* _Exercise data_:
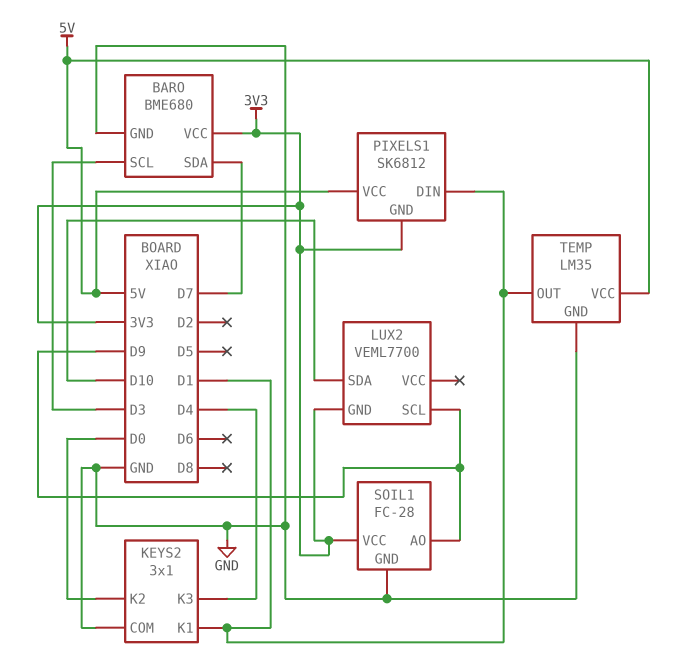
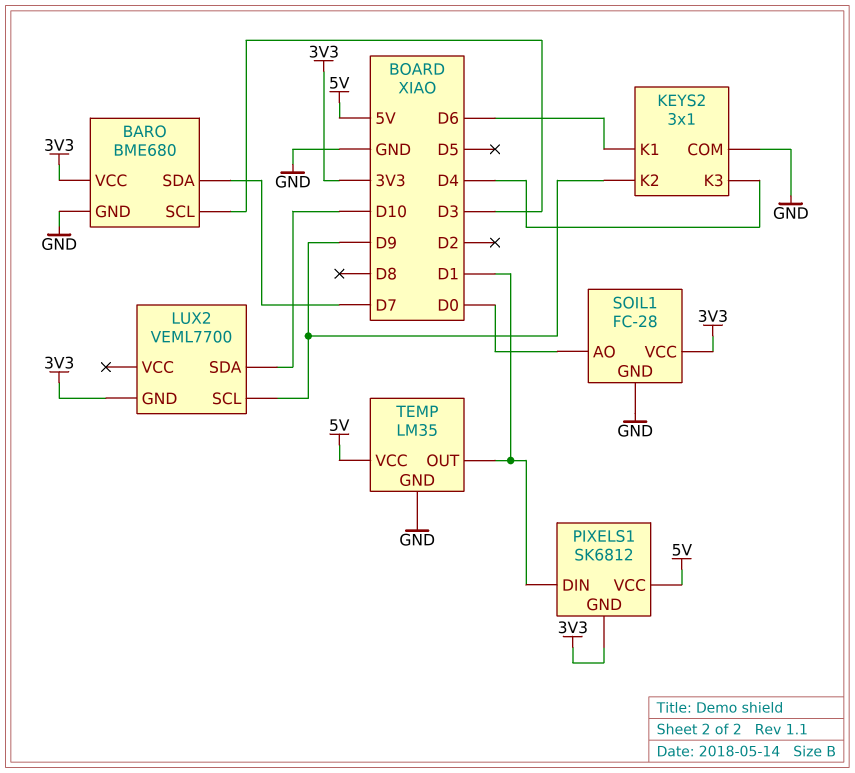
KEYS2 pin K1: D1 -> D6
KEYS2 pin K2: D0 -> D9
SOIL1 pin AO: D9 -> D0

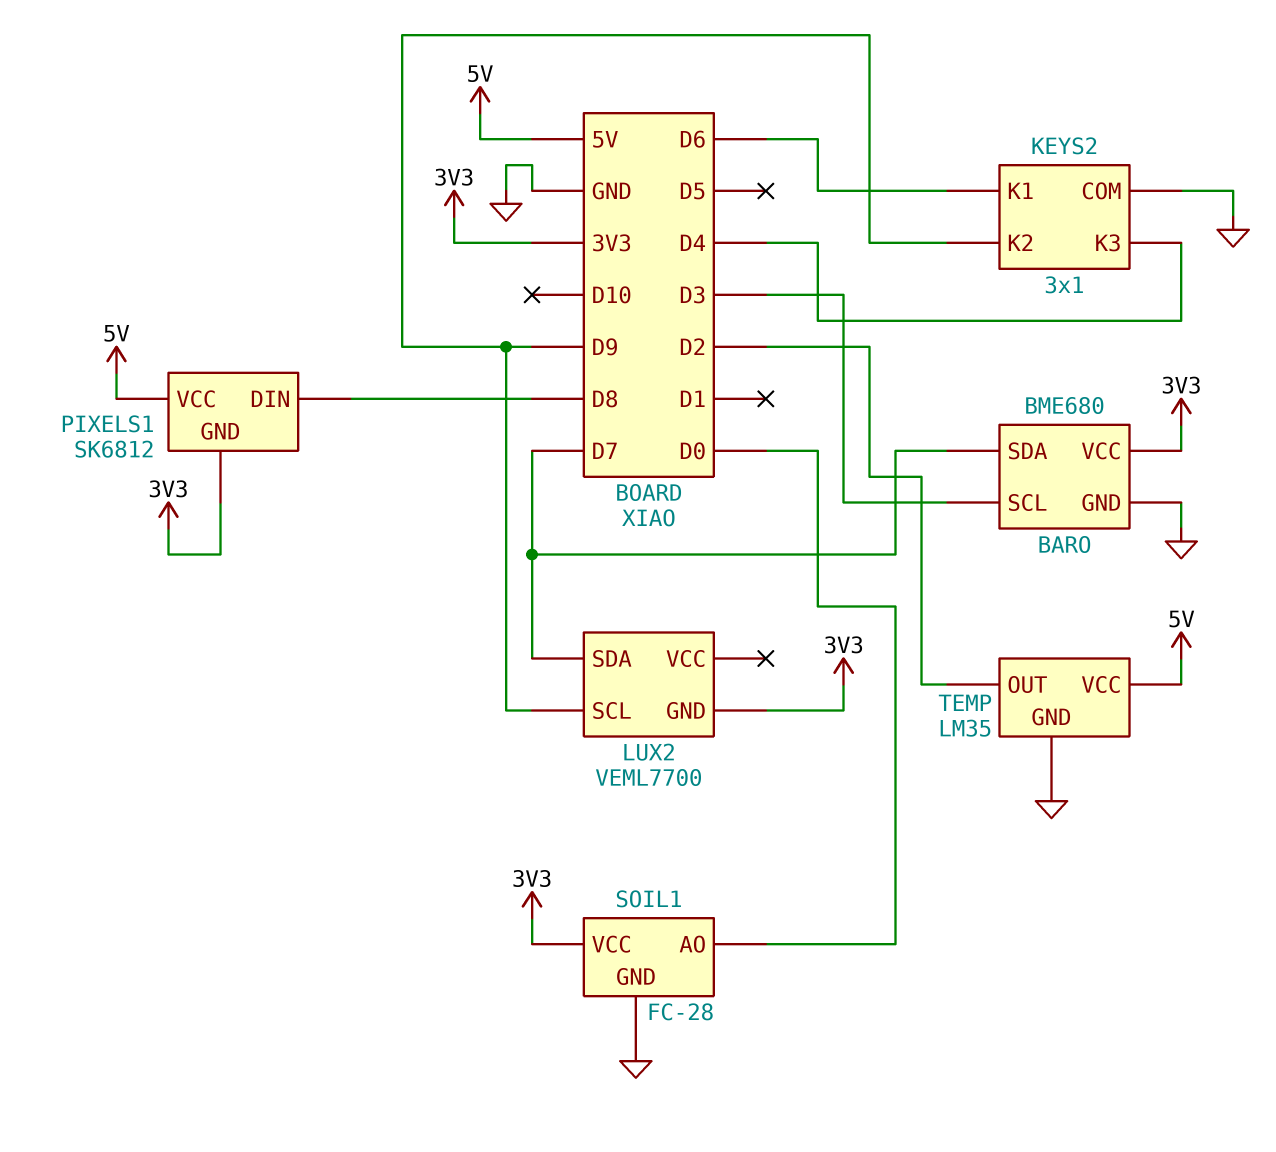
LUX2 pin SDA: D10 -> D7
PIXELS1 pin DIN: D1 -> D8
TEMP pin OUT: D1 -> D2

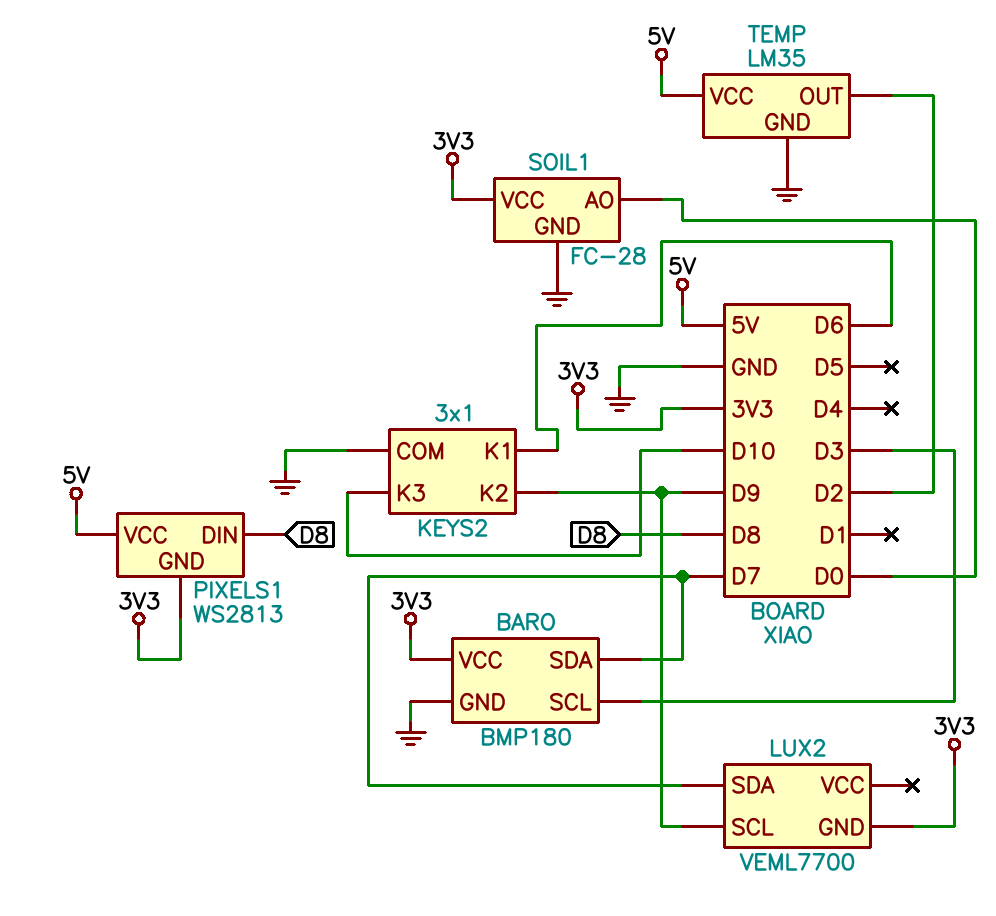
BARO: BME680 -> BMP180
KEYS2 pin K3: D4 -> D10
PIXELS1: SK6812 -> WS2813

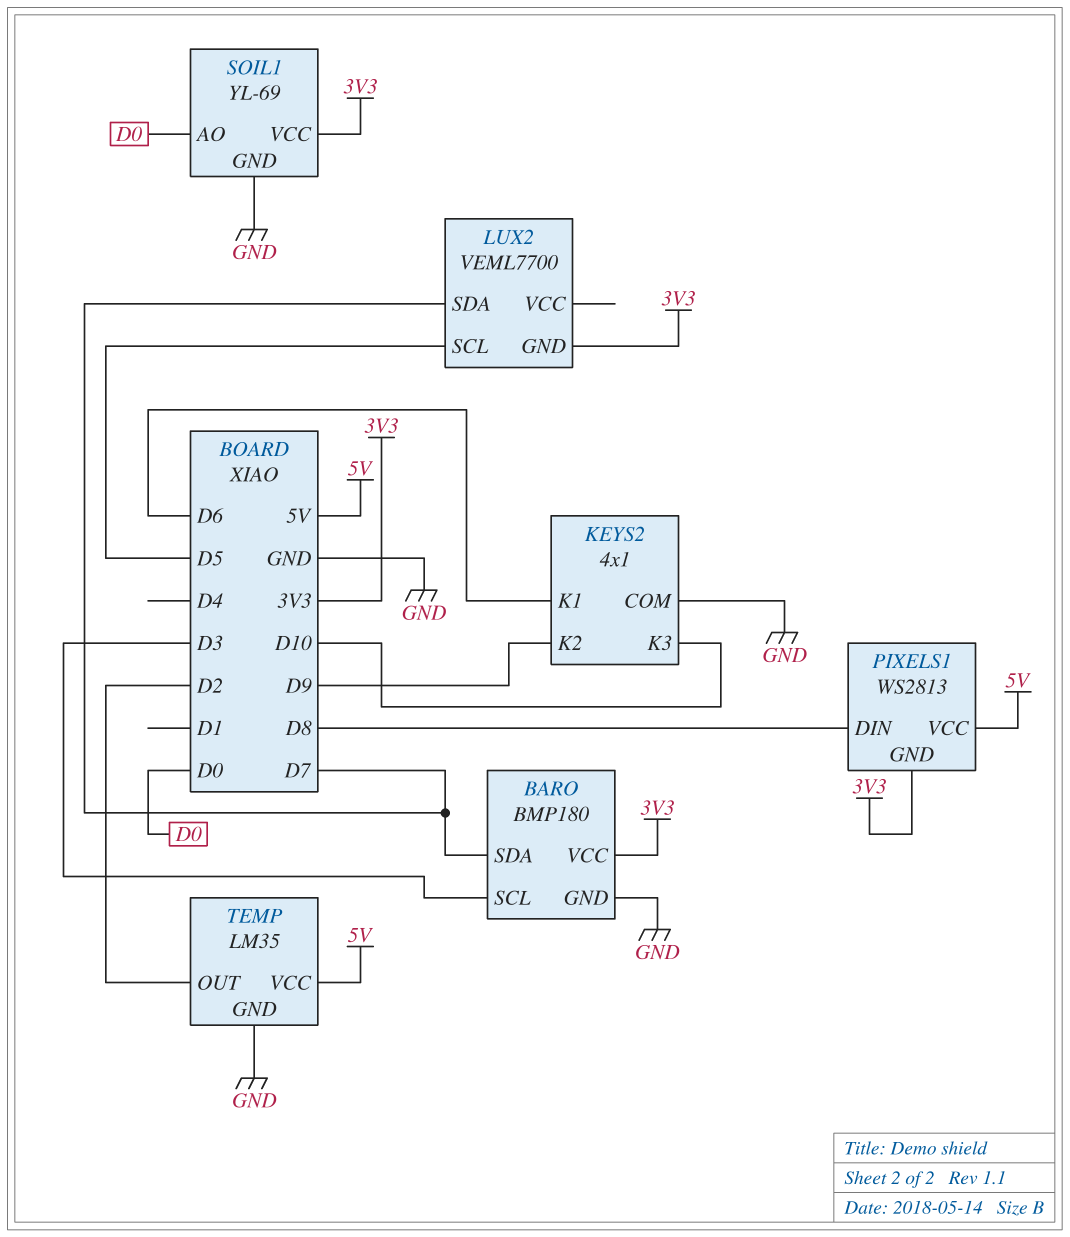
KEYS2: 3x1 -> 4x1
LUX2 pin SCL: D9 -> D5
SOIL1: FC-28 -> YL-69

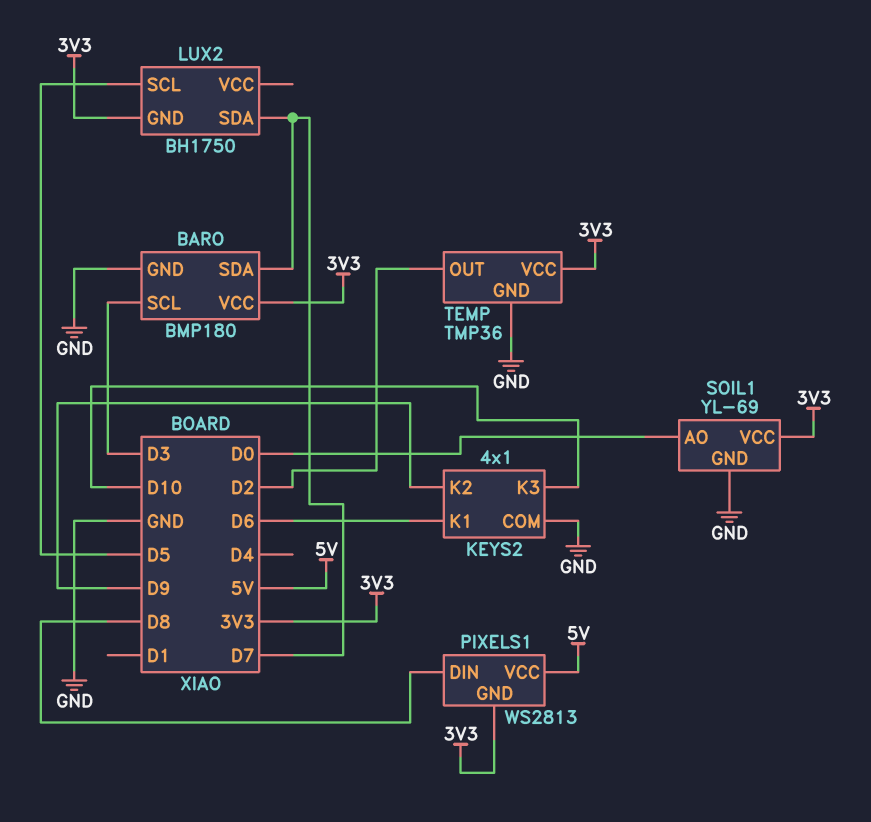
LUX2: VEML7700 -> BH1750
TEMP: LM35 -> TMP36
TEMP pin VCC: 5V -> 3V3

* _Try it_: Please reproduce, exactly and only, the lines from the line containing "LUX2 pin SCL: D9 -> D5" through the last line of the material above, minus any pictures.

* _Reply to the exercise_:
LUX2 pin SCL: D9 -> D5
SOIL1: FC-28 -> YL-69

LUX2: VEML7700 -> BH1750
TEMP: LM35 -> TMP36
TEMP pin VCC: 5V -> 3V3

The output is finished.